◆ **PROBLEM STATEMENT**
Revise the entries below so that "screenshot" becomes "screen capture" everywhere it occurs, and leave all other text unchanged.

◆ **AVAILABLE DATA**
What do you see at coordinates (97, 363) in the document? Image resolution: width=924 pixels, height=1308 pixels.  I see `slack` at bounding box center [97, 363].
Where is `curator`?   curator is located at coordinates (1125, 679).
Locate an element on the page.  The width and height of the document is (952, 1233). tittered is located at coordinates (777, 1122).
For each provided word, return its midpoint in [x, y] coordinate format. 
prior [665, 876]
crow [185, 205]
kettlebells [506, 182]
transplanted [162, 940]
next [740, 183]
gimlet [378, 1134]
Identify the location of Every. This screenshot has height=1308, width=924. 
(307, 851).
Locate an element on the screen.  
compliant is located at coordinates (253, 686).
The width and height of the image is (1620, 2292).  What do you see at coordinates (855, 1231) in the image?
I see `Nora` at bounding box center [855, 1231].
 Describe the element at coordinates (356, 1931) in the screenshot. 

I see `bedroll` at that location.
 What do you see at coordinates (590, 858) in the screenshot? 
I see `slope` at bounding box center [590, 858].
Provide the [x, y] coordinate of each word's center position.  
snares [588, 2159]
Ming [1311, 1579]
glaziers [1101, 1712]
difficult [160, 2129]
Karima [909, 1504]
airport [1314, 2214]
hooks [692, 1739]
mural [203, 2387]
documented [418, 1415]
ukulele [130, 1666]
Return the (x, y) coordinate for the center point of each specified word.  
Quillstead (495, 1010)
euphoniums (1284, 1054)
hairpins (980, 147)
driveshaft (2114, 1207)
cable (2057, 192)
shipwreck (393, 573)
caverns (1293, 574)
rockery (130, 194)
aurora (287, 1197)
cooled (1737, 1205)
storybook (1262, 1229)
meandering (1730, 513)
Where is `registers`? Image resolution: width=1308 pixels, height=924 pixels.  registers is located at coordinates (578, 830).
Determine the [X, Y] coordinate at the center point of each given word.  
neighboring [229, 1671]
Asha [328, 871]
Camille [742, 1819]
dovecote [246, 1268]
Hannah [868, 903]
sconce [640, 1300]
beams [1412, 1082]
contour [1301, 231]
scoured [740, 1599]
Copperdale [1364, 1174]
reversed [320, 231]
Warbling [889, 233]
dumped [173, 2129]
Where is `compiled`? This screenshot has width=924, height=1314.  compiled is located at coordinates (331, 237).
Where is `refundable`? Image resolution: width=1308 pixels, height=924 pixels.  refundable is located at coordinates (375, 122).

◆ **EXERCISE RESPONSE**
What do you see at coordinates (97, 363) in the document? Image resolution: width=924 pixels, height=1308 pixels.  I see `slack` at bounding box center [97, 363].
Where is `curator`?   curator is located at coordinates (1125, 679).
Locate an element on the page.  The width and height of the document is (952, 1233). tittered is located at coordinates (777, 1122).
For each provided word, return its midpoint in [x, y] coordinate format. 
prior [665, 876]
crow [185, 205]
kettlebells [506, 182]
transplanted [162, 940]
next [740, 183]
gimlet [378, 1134]
Identify the location of Every. This screen capture has height=1308, width=924. 
(307, 851).
Locate an element on the screen.  
compliant is located at coordinates (253, 686).
The width and height of the image is (1620, 2292).  What do you see at coordinates (855, 1231) in the image?
I see `Nora` at bounding box center [855, 1231].
 Describe the element at coordinates (356, 1931) in the screen capture. 

I see `bedroll` at that location.
 What do you see at coordinates (590, 858) in the screen capture? 
I see `slope` at bounding box center [590, 858].
Provide the [x, y] coordinate of each word's center position.  
snares [588, 2159]
Ming [1311, 1579]
glaziers [1101, 1712]
difficult [160, 2129]
Karima [909, 1504]
airport [1314, 2214]
hooks [692, 1739]
mural [203, 2387]
documented [418, 1415]
ukulele [130, 1666]
Return the (x, y) coordinate for the center point of each specified word.  
Quillstead (495, 1010)
euphoniums (1284, 1054)
hairpins (980, 147)
driveshaft (2114, 1207)
cable (2057, 192)
shipwreck (393, 573)
caverns (1293, 574)
rockery (130, 194)
aurora (287, 1197)
cooled (1737, 1205)
storybook (1262, 1229)
meandering (1730, 513)
Where is `registers`? Image resolution: width=1308 pixels, height=924 pixels.  registers is located at coordinates (578, 830).
Determine the [X, Y] coordinate at the center point of each given word.  
neighboring [229, 1671]
Asha [328, 871]
Camille [742, 1819]
dovecote [246, 1268]
Hannah [868, 903]
sconce [640, 1300]
beams [1412, 1082]
contour [1301, 231]
scoured [740, 1599]
Copperdale [1364, 1174]
reversed [320, 231]
Warbling [889, 233]
dumped [173, 2129]
Where is `compiled`? This screen capture has width=924, height=1314.  compiled is located at coordinates (331, 237).
Where is `refundable`? Image resolution: width=1308 pixels, height=924 pixels.  refundable is located at coordinates (375, 122).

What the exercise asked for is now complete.